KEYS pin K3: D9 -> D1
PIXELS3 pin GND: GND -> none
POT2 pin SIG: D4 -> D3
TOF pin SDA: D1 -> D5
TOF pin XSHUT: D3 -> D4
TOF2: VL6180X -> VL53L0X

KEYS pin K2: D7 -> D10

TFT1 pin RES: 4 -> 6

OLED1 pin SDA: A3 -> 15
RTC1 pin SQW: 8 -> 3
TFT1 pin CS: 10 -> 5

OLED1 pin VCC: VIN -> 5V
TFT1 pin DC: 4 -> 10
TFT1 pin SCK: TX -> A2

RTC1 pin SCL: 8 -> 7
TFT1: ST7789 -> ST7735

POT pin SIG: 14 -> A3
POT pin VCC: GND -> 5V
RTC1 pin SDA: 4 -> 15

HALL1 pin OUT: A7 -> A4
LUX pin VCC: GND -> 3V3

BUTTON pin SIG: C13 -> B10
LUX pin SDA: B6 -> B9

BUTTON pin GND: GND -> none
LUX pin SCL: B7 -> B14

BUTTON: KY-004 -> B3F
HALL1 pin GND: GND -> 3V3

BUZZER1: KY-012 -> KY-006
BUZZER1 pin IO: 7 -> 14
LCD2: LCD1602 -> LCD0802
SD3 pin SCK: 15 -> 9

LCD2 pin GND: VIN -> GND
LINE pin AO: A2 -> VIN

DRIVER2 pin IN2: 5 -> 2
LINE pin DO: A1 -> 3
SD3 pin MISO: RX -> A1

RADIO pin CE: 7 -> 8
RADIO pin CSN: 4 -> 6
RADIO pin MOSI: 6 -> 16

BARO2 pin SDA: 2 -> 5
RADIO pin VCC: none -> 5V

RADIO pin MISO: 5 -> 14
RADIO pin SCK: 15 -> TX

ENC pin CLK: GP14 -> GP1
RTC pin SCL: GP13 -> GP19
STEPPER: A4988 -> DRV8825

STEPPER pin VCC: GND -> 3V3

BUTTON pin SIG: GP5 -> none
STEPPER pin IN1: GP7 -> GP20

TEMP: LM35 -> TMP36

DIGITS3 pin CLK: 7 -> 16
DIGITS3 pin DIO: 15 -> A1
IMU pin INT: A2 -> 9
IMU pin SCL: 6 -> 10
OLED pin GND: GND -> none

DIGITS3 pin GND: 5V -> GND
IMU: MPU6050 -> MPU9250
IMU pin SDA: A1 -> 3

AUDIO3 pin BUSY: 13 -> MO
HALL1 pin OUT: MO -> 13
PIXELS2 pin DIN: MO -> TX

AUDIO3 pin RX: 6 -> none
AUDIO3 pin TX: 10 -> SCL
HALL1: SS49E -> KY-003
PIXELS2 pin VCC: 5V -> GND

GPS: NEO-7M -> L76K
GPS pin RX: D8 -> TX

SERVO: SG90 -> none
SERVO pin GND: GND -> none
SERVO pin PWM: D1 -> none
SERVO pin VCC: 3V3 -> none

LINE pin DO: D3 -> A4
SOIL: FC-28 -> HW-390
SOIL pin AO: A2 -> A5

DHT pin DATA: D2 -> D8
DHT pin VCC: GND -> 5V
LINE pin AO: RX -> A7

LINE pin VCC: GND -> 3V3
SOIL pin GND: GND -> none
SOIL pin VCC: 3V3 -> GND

--- --- ---

▶ [Exercise aim]: After locating the line holding "HALL1 pin GND: GND -> 3V3" above, output exactly that line and every line after it through the line holding "RADIO pin MISO: 5 -> 14". Include nothing else.

▶ [Task answer]:
HALL1 pin GND: GND -> 3V3

BUZZER1: KY-012 -> KY-006
BUZZER1 pin IO: 7 -> 14
LCD2: LCD1602 -> LCD0802
SD3 pin SCK: 15 -> 9

LCD2 pin GND: VIN -> GND
LINE pin AO: A2 -> VIN

DRIVER2 pin IN2: 5 -> 2
LINE pin DO: A1 -> 3
SD3 pin MISO: RX -> A1

RADIO pin CE: 7 -> 8
RADIO pin CSN: 4 -> 6
RADIO pin MOSI: 6 -> 16

BARO2 pin SDA: 2 -> 5
RADIO pin VCC: none -> 5V

RADIO pin MISO: 5 -> 14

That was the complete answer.